▶ Directions for this task
Wherever the string "MOSI" appears in a line of the listing below, report that line.
--- Input material ---
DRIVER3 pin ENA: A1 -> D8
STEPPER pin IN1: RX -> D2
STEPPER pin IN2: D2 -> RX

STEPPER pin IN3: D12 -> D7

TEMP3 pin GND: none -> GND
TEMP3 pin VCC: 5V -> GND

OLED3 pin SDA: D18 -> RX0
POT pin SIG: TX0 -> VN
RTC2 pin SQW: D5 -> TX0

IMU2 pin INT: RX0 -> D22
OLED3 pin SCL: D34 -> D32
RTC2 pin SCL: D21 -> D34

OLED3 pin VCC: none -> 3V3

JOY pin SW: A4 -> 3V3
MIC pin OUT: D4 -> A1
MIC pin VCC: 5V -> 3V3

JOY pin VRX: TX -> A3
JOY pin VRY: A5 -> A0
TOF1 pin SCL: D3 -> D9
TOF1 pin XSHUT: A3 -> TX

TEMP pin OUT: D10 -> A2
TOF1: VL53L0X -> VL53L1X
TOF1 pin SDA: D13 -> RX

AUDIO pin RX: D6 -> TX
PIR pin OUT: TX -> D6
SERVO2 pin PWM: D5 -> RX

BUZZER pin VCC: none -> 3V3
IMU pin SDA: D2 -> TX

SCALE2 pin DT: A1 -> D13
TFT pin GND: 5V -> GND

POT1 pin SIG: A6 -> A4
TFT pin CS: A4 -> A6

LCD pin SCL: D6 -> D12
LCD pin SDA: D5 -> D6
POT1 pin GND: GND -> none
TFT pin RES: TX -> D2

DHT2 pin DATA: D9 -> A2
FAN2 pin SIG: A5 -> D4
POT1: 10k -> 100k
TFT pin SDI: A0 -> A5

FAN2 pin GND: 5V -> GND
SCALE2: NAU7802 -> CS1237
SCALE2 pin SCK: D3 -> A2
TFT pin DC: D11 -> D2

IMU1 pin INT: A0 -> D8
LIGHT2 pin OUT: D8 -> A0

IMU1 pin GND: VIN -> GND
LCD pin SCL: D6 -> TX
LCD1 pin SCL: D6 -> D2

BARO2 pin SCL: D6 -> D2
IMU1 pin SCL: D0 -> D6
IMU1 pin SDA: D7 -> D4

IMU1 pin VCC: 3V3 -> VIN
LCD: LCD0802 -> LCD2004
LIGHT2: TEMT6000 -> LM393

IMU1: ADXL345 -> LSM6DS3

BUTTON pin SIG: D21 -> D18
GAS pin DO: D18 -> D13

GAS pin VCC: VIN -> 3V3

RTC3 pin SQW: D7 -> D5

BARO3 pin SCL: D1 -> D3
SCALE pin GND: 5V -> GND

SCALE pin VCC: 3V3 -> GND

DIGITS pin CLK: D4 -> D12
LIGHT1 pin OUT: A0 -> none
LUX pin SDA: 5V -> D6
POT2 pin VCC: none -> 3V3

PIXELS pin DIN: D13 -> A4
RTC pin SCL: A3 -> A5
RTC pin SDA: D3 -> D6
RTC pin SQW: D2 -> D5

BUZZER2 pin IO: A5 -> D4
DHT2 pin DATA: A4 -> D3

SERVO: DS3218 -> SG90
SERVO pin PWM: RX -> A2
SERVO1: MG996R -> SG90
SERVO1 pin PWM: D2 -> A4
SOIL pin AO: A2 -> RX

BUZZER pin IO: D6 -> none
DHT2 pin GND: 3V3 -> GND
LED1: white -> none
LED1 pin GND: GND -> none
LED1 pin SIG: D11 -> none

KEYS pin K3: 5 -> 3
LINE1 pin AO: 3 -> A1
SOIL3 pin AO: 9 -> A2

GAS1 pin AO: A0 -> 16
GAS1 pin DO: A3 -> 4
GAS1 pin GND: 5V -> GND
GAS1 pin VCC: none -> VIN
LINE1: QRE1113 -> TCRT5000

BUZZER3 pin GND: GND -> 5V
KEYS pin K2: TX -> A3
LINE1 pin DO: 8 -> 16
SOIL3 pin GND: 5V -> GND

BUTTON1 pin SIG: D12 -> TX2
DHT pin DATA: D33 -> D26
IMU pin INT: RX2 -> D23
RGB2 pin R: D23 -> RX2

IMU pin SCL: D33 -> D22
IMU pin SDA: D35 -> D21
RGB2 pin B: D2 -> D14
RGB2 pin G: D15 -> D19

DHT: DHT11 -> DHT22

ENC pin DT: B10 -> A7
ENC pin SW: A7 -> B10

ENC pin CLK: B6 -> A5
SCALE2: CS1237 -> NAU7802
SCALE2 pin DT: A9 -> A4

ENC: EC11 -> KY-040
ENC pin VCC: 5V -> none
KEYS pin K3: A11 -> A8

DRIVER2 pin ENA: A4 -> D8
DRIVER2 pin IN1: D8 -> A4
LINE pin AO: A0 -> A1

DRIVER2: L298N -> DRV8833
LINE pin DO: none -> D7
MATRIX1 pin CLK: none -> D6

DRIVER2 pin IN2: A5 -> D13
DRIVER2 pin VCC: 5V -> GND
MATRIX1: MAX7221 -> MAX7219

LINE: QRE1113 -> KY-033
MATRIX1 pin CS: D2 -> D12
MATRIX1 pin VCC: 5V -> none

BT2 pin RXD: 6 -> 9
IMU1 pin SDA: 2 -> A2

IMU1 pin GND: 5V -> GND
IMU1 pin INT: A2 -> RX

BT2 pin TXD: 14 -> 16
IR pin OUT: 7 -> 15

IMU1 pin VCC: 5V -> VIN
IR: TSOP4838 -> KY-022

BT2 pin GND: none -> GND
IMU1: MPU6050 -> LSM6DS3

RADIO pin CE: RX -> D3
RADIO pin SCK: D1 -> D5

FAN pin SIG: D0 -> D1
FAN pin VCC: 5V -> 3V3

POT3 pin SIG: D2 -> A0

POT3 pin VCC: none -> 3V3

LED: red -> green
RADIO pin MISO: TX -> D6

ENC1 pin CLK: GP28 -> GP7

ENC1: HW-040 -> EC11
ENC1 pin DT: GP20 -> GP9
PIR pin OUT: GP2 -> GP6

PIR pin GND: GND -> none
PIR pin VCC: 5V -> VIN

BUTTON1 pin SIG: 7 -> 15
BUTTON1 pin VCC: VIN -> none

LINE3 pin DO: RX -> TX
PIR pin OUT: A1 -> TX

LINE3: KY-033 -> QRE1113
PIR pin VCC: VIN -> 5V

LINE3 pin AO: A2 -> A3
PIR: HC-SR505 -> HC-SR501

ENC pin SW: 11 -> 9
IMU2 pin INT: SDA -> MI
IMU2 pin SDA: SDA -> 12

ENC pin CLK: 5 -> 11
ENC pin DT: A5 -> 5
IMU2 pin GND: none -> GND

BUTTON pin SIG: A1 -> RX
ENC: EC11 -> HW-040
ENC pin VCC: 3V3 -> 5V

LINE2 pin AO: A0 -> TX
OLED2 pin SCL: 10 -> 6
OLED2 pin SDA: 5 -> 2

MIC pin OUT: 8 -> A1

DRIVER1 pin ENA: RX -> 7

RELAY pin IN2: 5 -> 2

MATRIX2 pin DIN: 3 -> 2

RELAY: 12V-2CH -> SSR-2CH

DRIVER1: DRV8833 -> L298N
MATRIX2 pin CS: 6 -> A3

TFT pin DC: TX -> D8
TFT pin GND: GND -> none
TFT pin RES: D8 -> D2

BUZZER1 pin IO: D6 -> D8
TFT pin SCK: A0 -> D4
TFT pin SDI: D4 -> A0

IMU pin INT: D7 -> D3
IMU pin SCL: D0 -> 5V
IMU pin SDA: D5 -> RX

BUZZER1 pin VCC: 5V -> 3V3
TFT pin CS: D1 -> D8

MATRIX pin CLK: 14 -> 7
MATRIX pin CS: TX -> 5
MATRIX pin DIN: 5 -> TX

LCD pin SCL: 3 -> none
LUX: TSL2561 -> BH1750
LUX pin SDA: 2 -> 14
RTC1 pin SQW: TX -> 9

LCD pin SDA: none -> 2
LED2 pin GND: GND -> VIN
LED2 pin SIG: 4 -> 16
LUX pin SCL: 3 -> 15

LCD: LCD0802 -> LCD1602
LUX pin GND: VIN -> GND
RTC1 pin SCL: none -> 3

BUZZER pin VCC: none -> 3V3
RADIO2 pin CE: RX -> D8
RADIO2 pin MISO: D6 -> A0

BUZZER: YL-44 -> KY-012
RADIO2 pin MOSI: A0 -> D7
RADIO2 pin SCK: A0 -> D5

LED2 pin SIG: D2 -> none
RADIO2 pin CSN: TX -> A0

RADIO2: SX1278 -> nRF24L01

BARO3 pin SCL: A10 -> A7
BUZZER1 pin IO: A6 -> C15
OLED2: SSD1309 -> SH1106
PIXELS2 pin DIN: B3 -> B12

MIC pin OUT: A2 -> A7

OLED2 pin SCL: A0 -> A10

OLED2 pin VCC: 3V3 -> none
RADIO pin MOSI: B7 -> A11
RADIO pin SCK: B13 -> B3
---
▶ Your solution
RADIO2 pin MOSI: A0 -> D7
RADIO pin MOSI: B7 -> A11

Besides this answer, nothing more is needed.